▶ _AIM OF THE TASK_
Copy each line below exactly as it appears. Pictures are to be omitted.

▶ _EXERCISE INPUT_
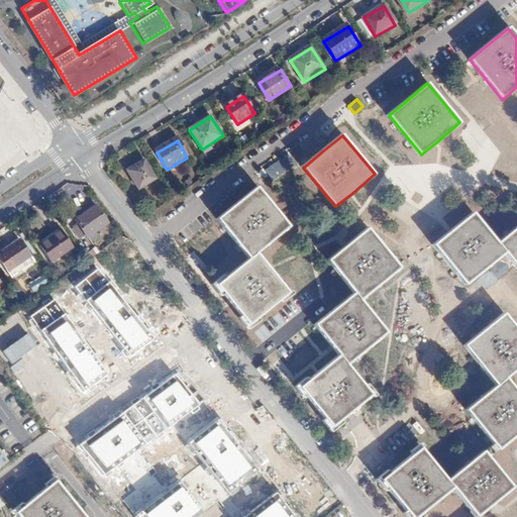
[(263,168),(270,180),(286,170),(280,158),(263,168)]
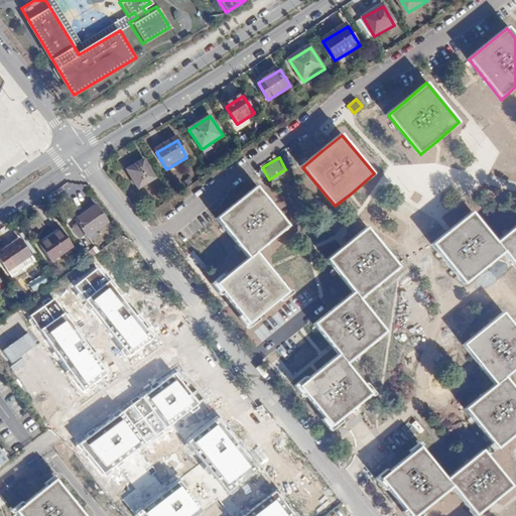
[(143,159),(126,168),(137,187),(154,178),(143,159)]
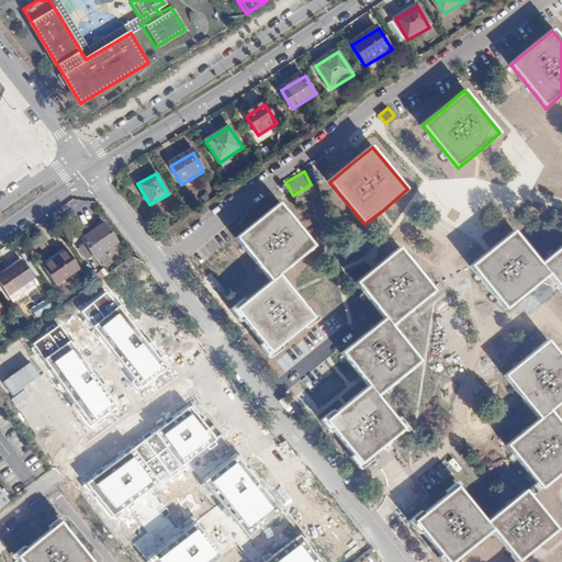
[(314,248),(278,204),(260,220),(236,239),(271,282),(236,310),(250,328),(270,352),(312,319),(290,291),(278,277),(314,248)]
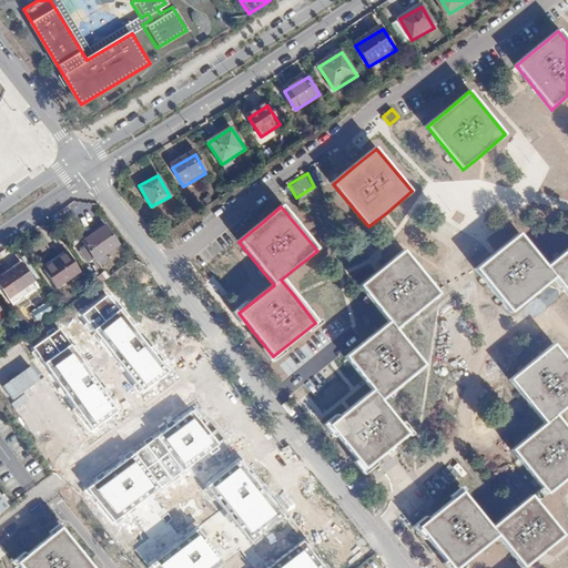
[(105,226),(81,242),(94,261),(118,246),(105,226)]
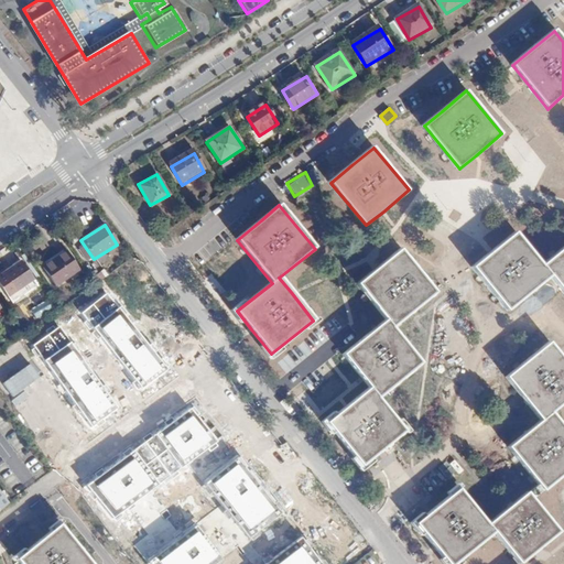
[(563,248),(543,266),(516,234),(489,256),(474,269),(509,312),(551,278),(557,284),(563,292),(563,248)]
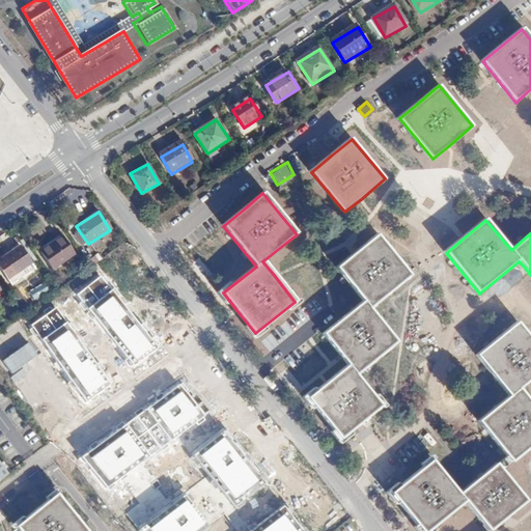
[(337,270),(363,302),(323,335),(341,357),(350,366),(310,397),(343,439),(361,425),(383,408),(357,375),(396,342),(369,309),(410,276),(376,236),(357,253),(337,270)]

▶ _RESULT FOR THIS TASK_
[(263,168),(270,180),(286,170),(280,158),(263,168)]
[(143,159),(126,168),(137,187),(154,178),(143,159)]
[(314,248),(278,204),(260,220),(236,239),(271,282),(236,310),(250,328),(270,352),(312,319),(290,291),(278,277),(314,248)]
[(105,226),(81,242),(94,261),(118,246),(105,226)]
[(563,248),(543,266),(516,234),(489,256),(474,269),(509,312),(551,278),(557,284),(563,292),(563,248)]
[(337,270),(363,302),(323,335),(341,357),(350,366),(310,397),(343,439),(361,425),(383,408),(357,375),(396,342),(369,309),(410,276),(376,236),(357,253),(337,270)]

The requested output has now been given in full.